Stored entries
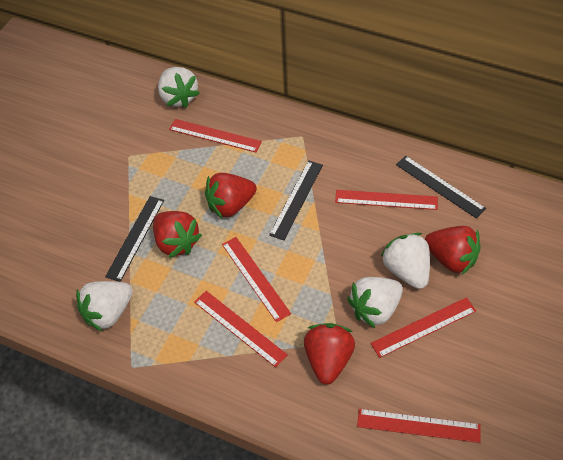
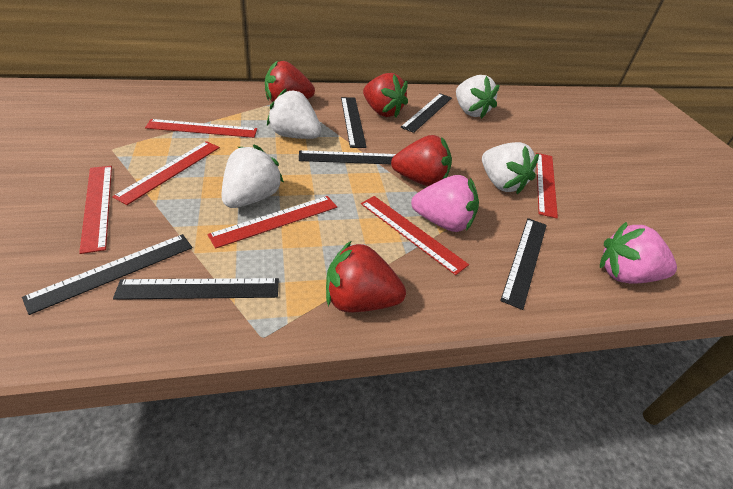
black ruler: 3 -> 6
pink strawberry: 0 -> 2

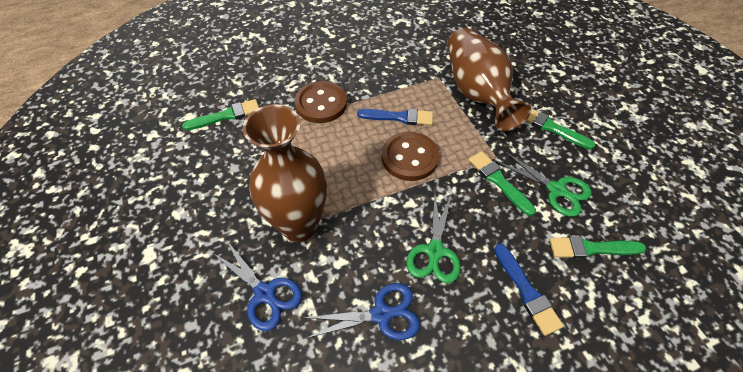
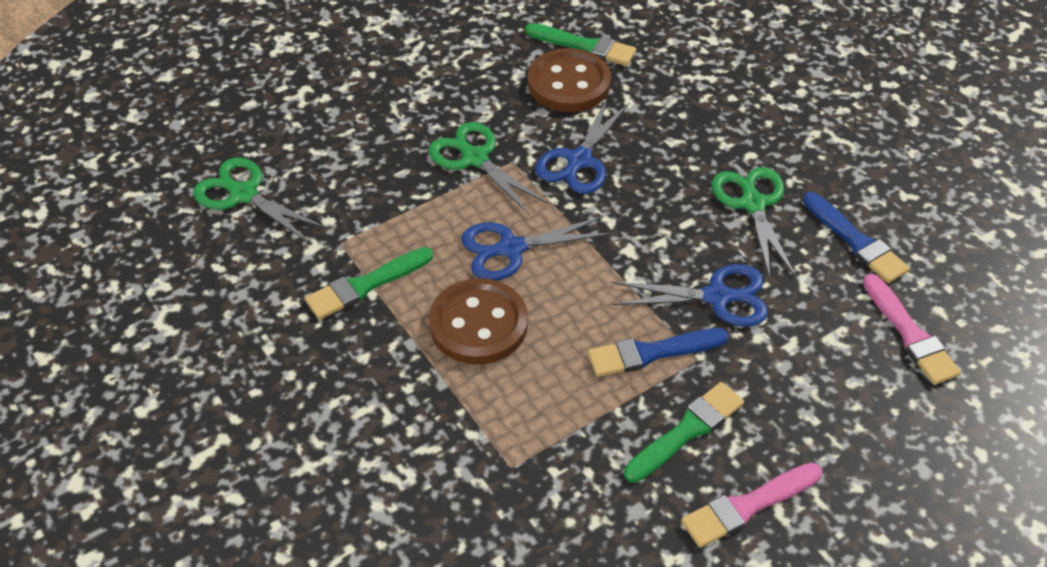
blue scissors: 2 -> 3
brown vase: 2 -> 0
green brush: 4 -> 3
green scissors: 2 -> 3
pink brush: 0 -> 2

### Required action
All of the data needs repeating exactly, but the pictures do not.

### Expected answer
black ruler: 3 -> 6
pink strawberry: 0 -> 2

blue scissors: 2 -> 3
brown vase: 2 -> 0
green brush: 4 -> 3
green scissors: 2 -> 3
pink brush: 0 -> 2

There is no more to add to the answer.